[Collection entries]
· · · ·

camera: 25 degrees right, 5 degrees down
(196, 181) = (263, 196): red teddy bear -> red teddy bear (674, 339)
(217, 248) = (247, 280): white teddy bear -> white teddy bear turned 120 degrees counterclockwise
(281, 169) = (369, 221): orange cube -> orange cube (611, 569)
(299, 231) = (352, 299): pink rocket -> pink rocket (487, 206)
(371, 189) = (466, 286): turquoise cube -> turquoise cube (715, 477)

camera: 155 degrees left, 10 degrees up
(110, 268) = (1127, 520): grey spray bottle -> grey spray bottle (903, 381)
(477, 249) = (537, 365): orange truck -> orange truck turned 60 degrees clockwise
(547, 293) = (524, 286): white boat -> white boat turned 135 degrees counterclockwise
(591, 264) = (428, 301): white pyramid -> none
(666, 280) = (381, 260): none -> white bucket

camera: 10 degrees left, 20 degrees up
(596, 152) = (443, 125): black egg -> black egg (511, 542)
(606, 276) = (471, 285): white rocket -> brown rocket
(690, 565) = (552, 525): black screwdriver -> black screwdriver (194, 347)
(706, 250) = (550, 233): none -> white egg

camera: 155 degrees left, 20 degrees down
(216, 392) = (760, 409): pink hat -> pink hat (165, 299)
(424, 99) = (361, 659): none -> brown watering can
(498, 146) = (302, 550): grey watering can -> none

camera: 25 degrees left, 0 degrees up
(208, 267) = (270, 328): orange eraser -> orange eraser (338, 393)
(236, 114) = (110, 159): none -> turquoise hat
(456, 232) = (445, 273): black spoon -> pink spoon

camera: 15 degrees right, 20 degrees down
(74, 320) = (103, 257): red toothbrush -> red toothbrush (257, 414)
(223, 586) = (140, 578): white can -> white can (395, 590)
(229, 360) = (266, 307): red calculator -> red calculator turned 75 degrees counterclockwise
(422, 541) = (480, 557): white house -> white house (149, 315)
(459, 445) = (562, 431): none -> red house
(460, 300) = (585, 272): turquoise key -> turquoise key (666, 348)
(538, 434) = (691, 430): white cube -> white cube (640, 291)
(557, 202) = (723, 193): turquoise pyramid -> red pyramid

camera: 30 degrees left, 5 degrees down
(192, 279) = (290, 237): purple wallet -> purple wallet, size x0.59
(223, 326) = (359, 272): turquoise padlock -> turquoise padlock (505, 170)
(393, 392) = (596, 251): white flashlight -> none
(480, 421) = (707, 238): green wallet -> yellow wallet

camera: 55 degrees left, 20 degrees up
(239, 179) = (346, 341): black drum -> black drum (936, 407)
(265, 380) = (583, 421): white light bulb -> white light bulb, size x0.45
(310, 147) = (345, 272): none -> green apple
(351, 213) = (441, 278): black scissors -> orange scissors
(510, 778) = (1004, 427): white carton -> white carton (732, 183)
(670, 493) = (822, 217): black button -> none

· · · ·

(TASK TO COMPLETE) From the records, copy out each line that includes the string "orange".

(ANSWER TO THE PROBLEM)
(281, 169) = (369, 221): orange cube -> orange cube (611, 569)
(477, 249) = (537, 365): orange truck -> orange truck turned 60 degrees clockwise
(208, 267) = (270, 328): orange eraser -> orange eraser (338, 393)
(351, 213) = (441, 278): black scissors -> orange scissors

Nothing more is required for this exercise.